▶ _Required action_: In the following material, identify every line holding the string "nothing" and return it.

*** Records provided Section Begins ***

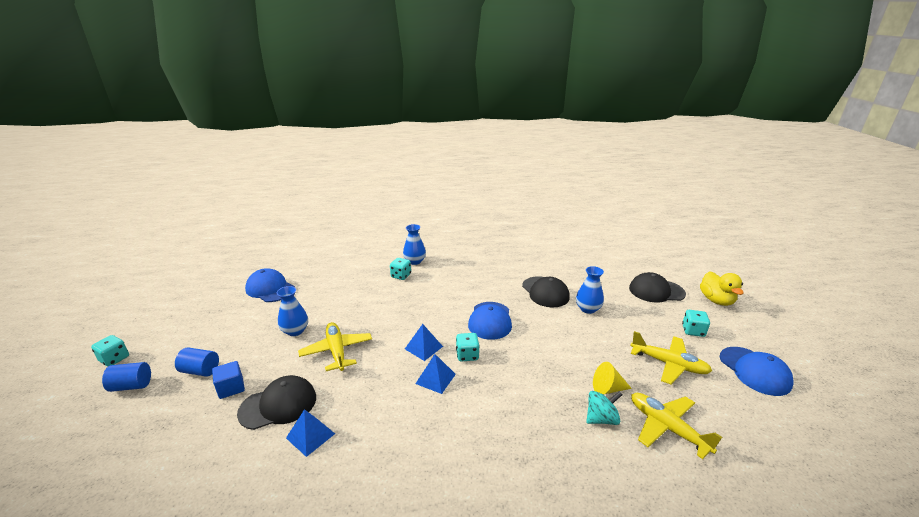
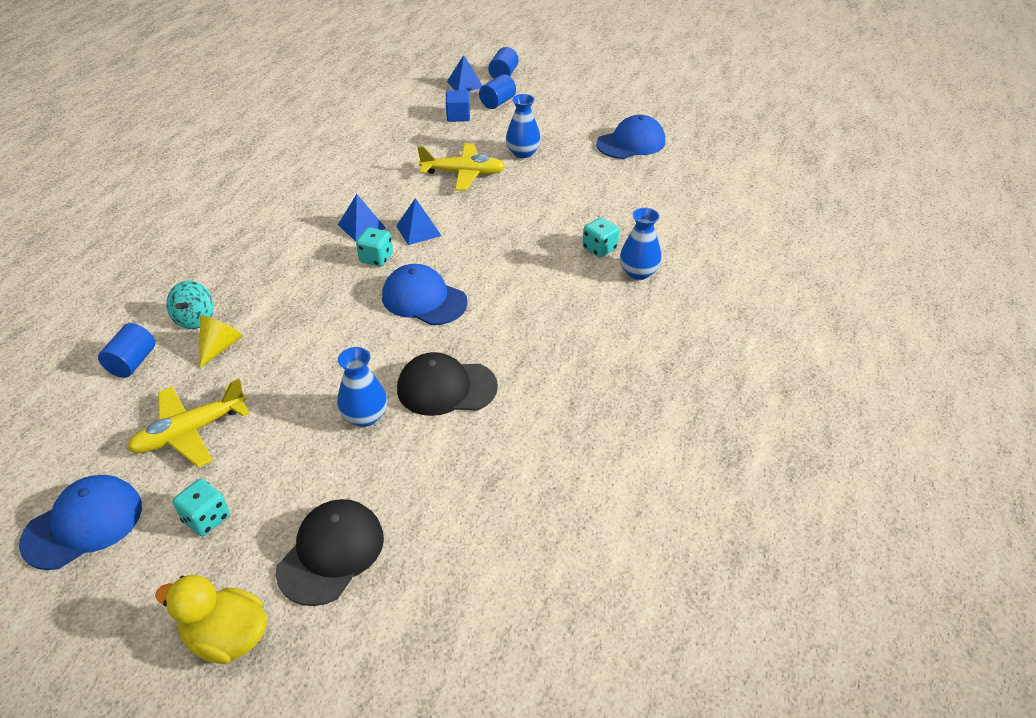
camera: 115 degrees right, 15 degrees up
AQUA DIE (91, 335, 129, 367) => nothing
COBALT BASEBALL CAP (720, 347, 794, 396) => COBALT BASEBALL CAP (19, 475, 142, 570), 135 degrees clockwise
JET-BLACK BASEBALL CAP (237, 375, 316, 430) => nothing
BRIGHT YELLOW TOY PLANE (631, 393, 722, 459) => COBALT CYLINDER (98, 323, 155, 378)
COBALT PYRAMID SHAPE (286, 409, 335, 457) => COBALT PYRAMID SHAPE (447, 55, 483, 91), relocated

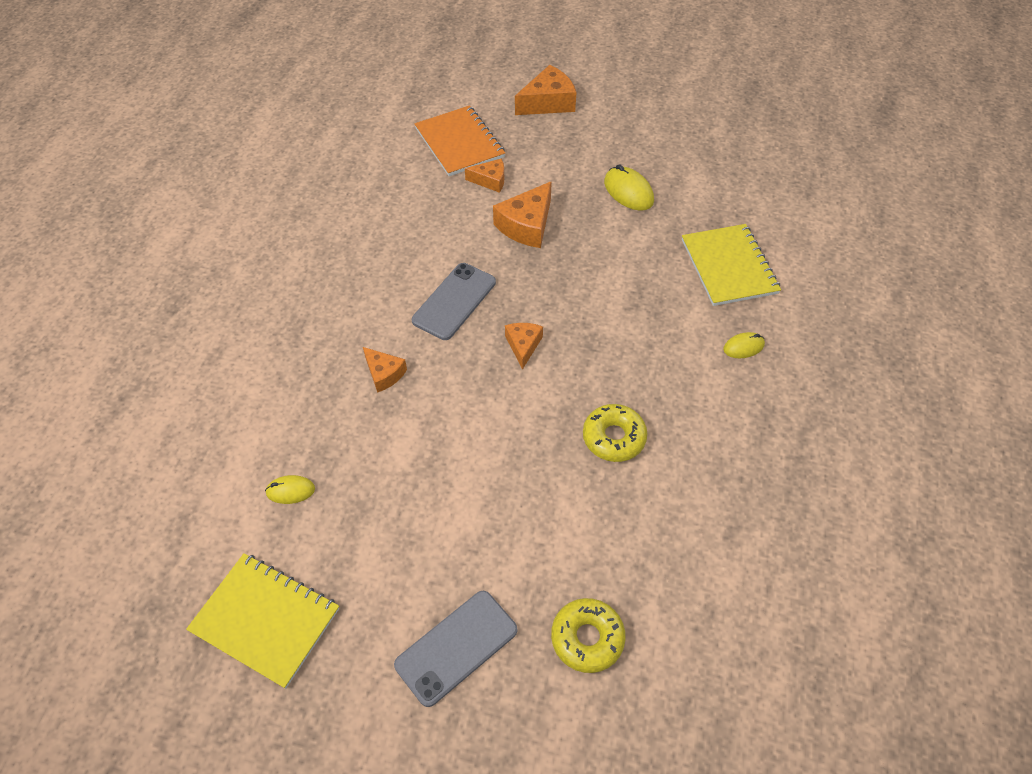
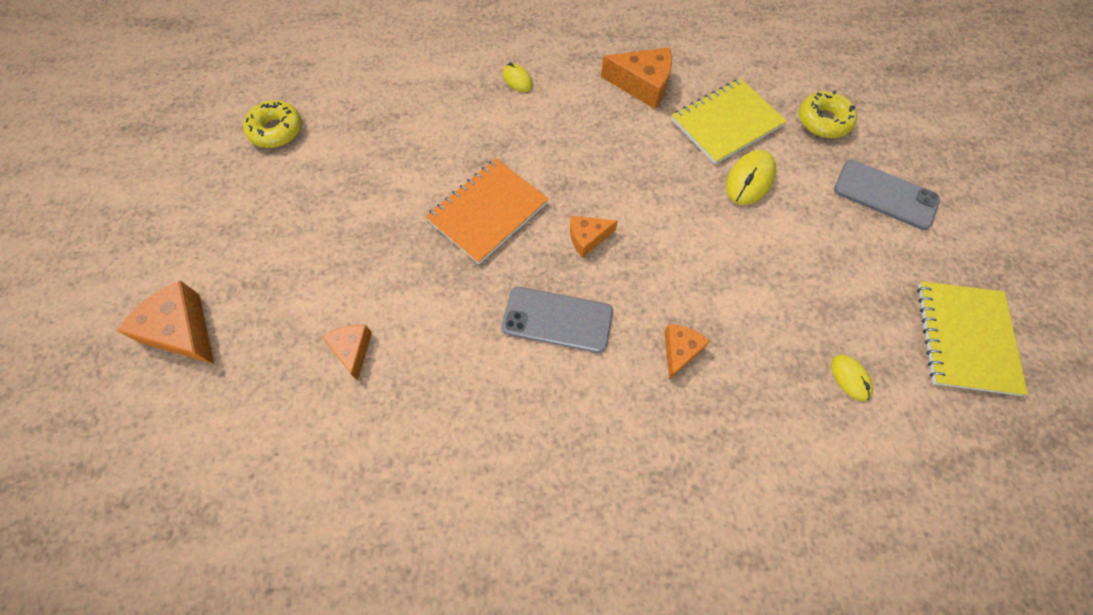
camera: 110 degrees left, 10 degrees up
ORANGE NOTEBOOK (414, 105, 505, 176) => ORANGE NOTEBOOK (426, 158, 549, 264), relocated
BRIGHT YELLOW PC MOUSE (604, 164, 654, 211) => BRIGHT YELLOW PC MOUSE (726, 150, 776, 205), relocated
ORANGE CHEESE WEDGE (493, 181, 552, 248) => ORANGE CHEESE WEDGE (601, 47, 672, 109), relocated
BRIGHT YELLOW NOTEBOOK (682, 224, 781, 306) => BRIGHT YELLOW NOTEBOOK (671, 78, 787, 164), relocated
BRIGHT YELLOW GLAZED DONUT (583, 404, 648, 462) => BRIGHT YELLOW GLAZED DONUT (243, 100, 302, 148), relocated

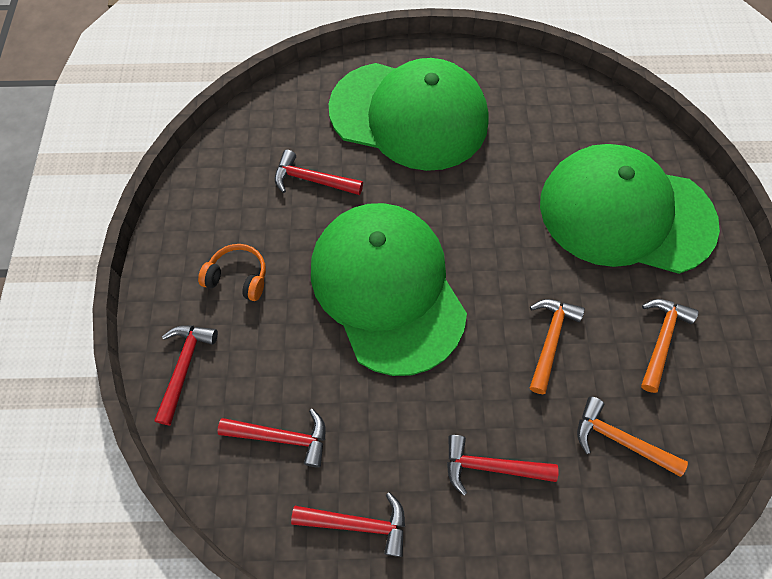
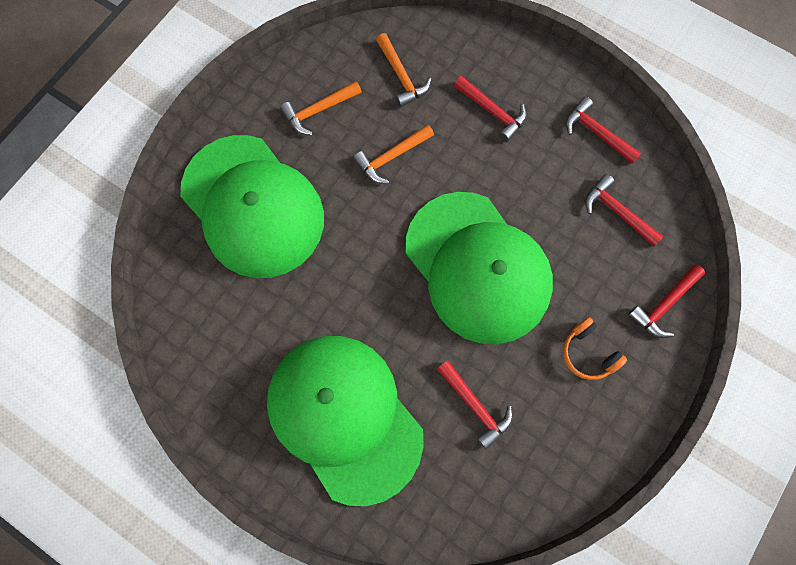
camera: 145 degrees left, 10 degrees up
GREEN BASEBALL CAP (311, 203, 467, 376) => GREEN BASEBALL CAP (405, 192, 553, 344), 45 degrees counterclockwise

*** Records provided Section Ends ***

▶ _Result of the exercise_:
AQUA DIE (91, 335, 129, 367) => nothing
JET-BLACK BASEBALL CAP (237, 375, 316, 430) => nothing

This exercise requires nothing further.